Action item:
Nothing but the lines below from the one with "brown slope B8:C9" through the one with "brown tile G4 level 1 -> none" should be output, each exactly as given, and no pictures.

Material provided:
────────

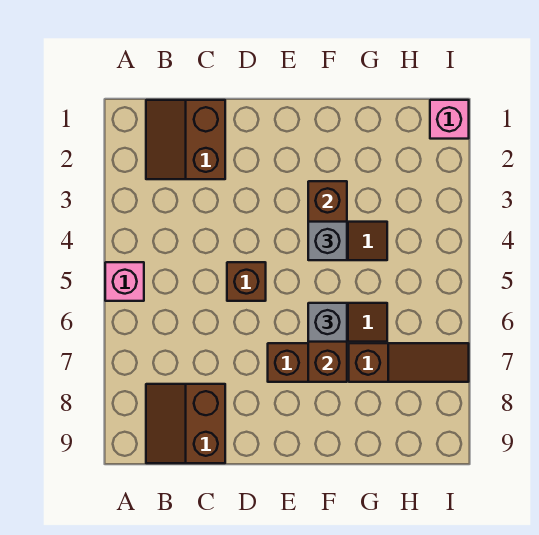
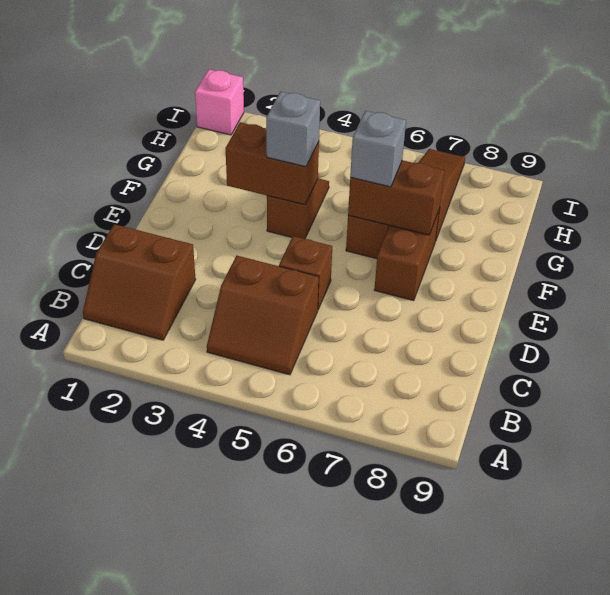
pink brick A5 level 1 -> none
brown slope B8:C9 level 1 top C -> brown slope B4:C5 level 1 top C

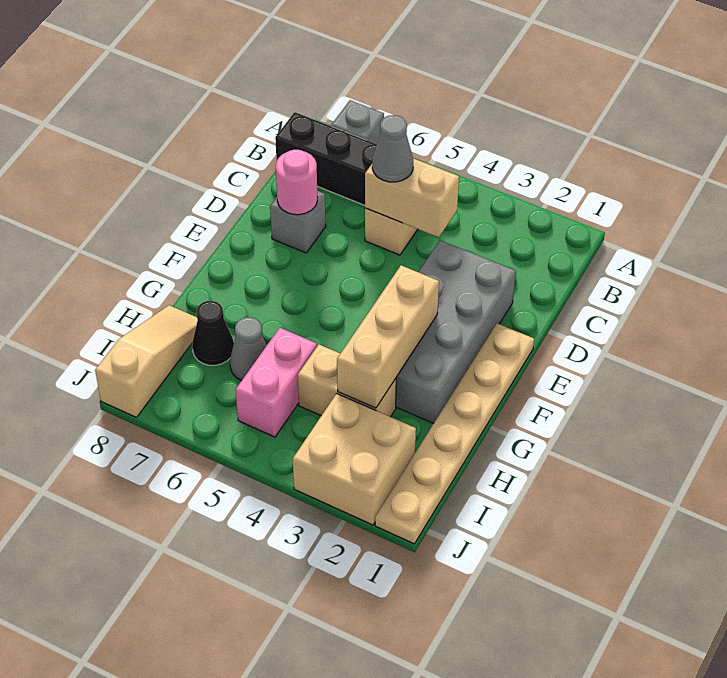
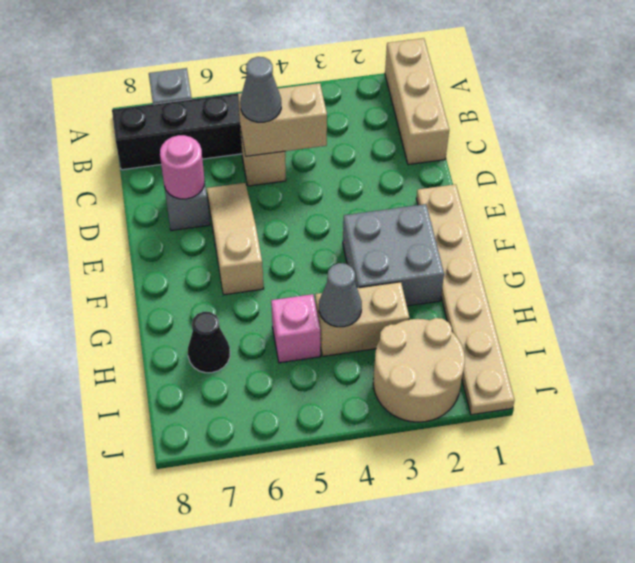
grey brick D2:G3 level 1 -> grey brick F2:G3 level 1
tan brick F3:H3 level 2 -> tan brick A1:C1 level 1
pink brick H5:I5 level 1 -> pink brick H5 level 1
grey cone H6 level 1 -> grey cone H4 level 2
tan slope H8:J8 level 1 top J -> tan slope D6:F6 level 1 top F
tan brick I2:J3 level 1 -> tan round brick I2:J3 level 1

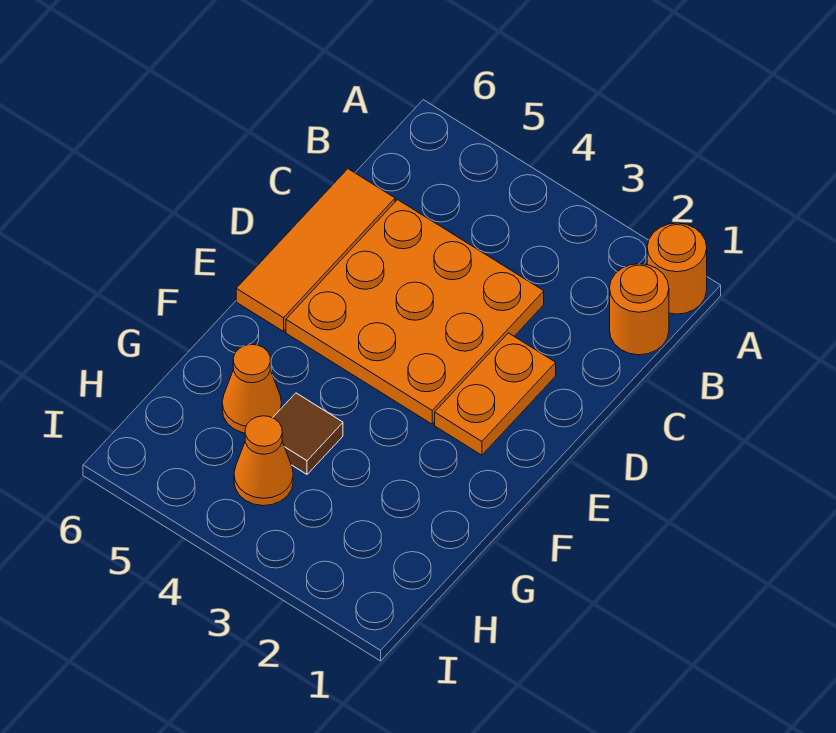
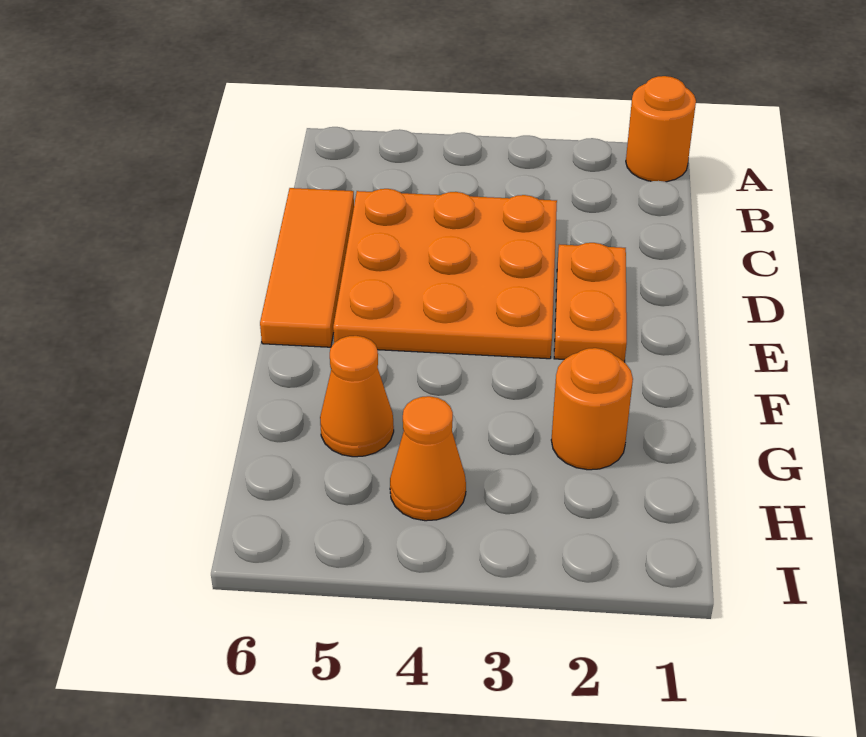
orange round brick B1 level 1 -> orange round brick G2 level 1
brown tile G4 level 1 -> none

────────

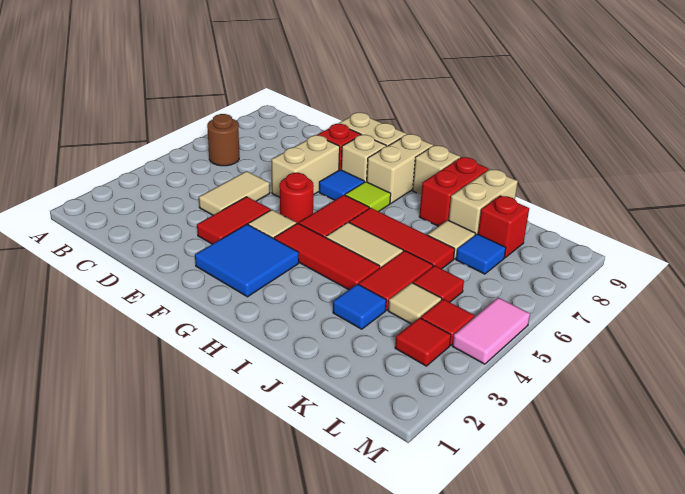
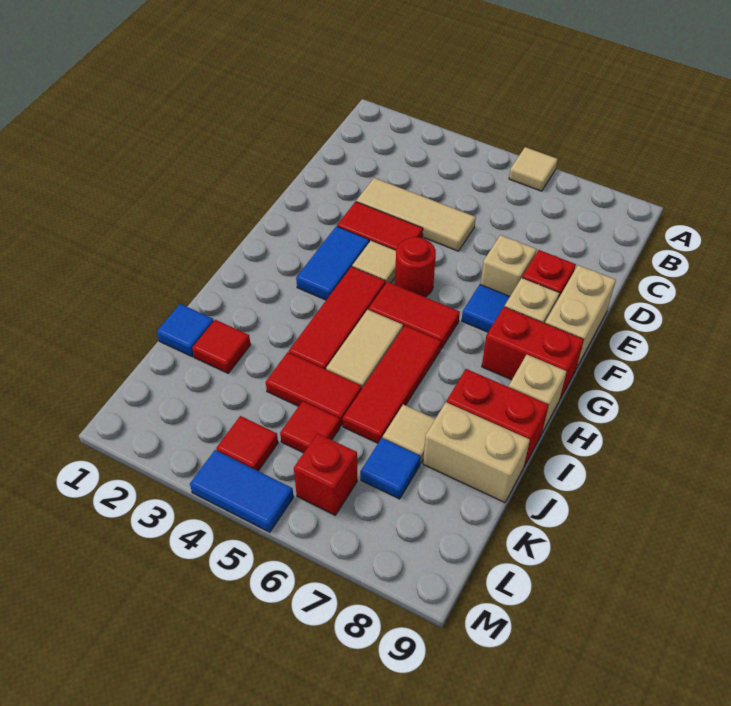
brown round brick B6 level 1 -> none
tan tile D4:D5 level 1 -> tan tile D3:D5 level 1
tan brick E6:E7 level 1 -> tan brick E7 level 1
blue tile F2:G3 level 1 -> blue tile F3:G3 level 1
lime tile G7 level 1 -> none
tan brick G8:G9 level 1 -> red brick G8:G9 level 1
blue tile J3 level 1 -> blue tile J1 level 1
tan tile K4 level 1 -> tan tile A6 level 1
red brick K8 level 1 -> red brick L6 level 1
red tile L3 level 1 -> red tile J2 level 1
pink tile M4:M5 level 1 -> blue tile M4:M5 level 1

────────

Exercise answer:
brown slope B8:C9 level 1 top C -> brown slope B4:C5 level 1 top C

grey brick D2:G3 level 1 -> grey brick F2:G3 level 1
tan brick F3:H3 level 2 -> tan brick A1:C1 level 1
pink brick H5:I5 level 1 -> pink brick H5 level 1
grey cone H6 level 1 -> grey cone H4 level 2
tan slope H8:J8 level 1 top J -> tan slope D6:F6 level 1 top F
tan brick I2:J3 level 1 -> tan round brick I2:J3 level 1

orange round brick B1 level 1 -> orange round brick G2 level 1
brown tile G4 level 1 -> none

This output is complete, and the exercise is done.